Change detection data:
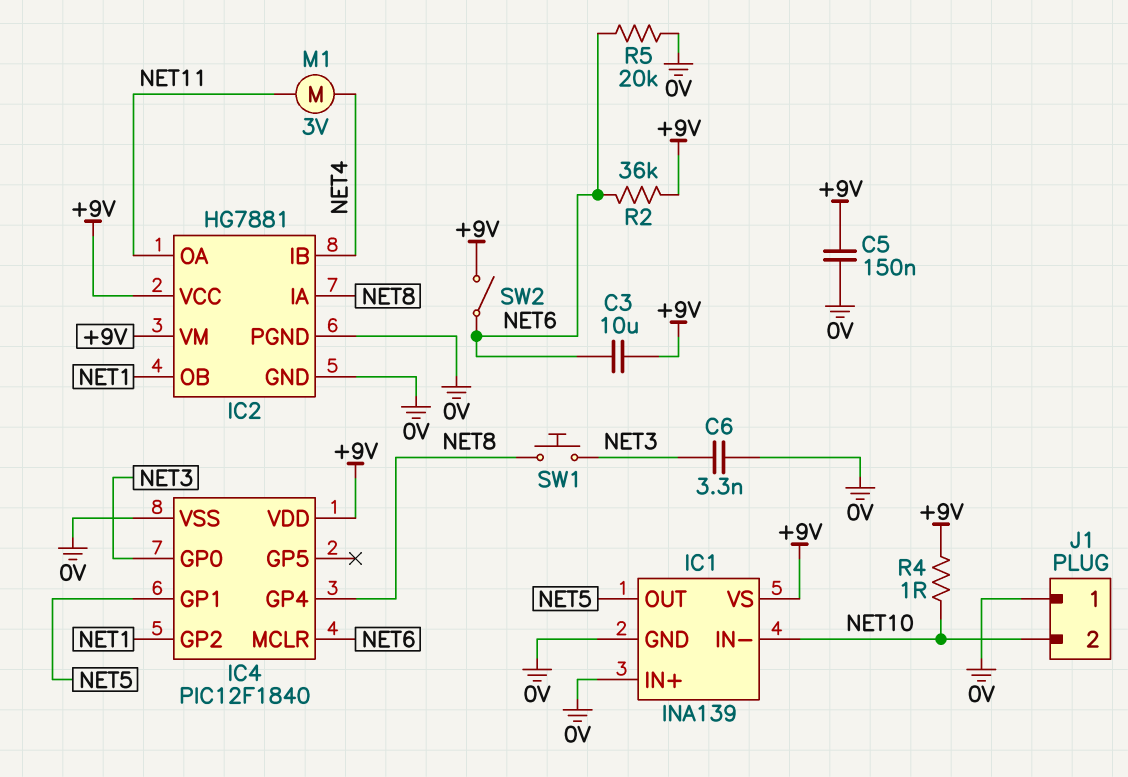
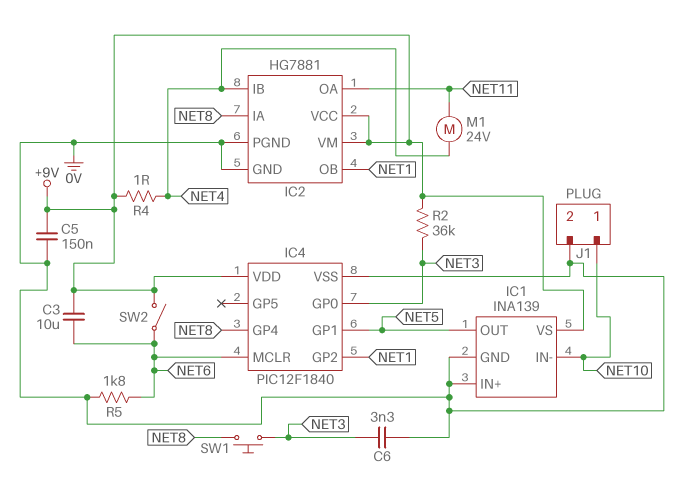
J1 pin 1: 0V -> NET10
J1 pin 2: NET10 -> 0V
M1: motor 3V (NET4, NET11) -> motor 24V (NET4, NET11)
R2: 36k (+9V, NET6) -> 36k (+9V, NET3)
R4: 1 (+9V, NET10) -> 1 (+9V, NET4)
R5: 20k (0V, NET6) -> 1.8k (0V, NET6)

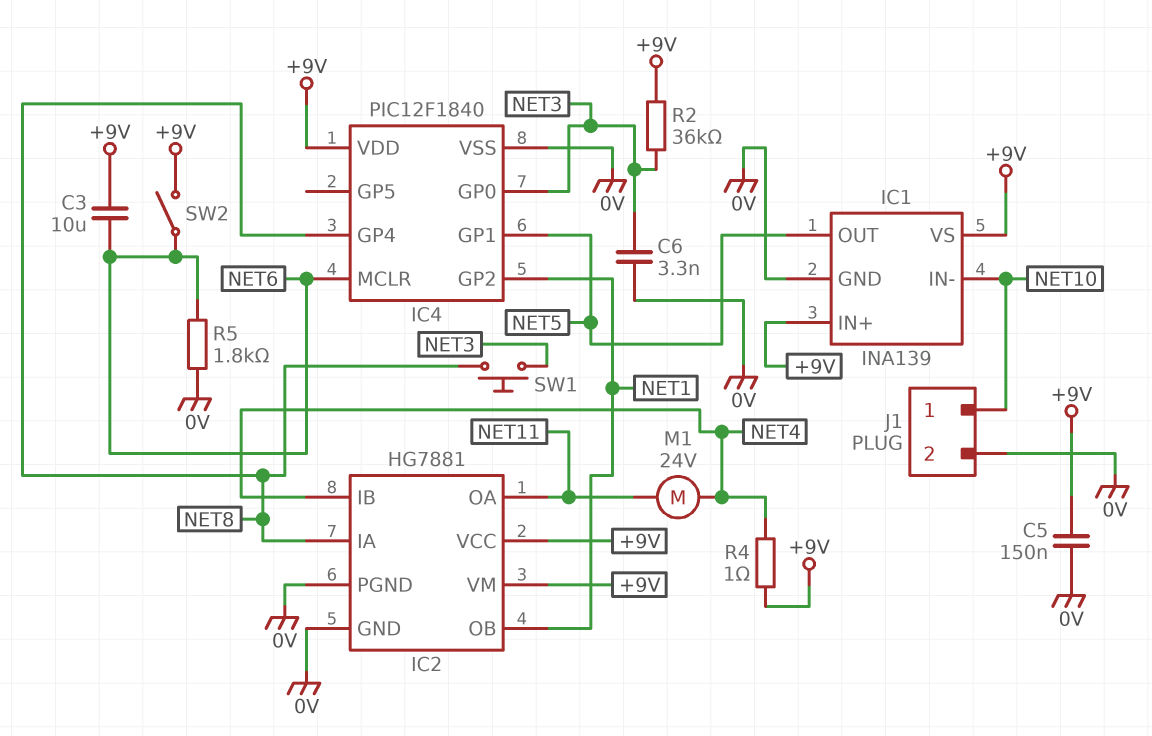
IC1 pin IN+: 0V -> +9V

*EXERCISE AIM*:
Except for the pictures, set down each line of the records exactly as it appears.

*TASK RESPONSE*:
J1 pin 1: 0V -> NET10
J1 pin 2: NET10 -> 0V
M1: motor 3V (NET4, NET11) -> motor 24V (NET4, NET11)
R2: 36k (+9V, NET6) -> 36k (+9V, NET3)
R4: 1 (+9V, NET10) -> 1 (+9V, NET4)
R5: 20k (0V, NET6) -> 1.8k (0V, NET6)

IC1 pin IN+: 0V -> +9V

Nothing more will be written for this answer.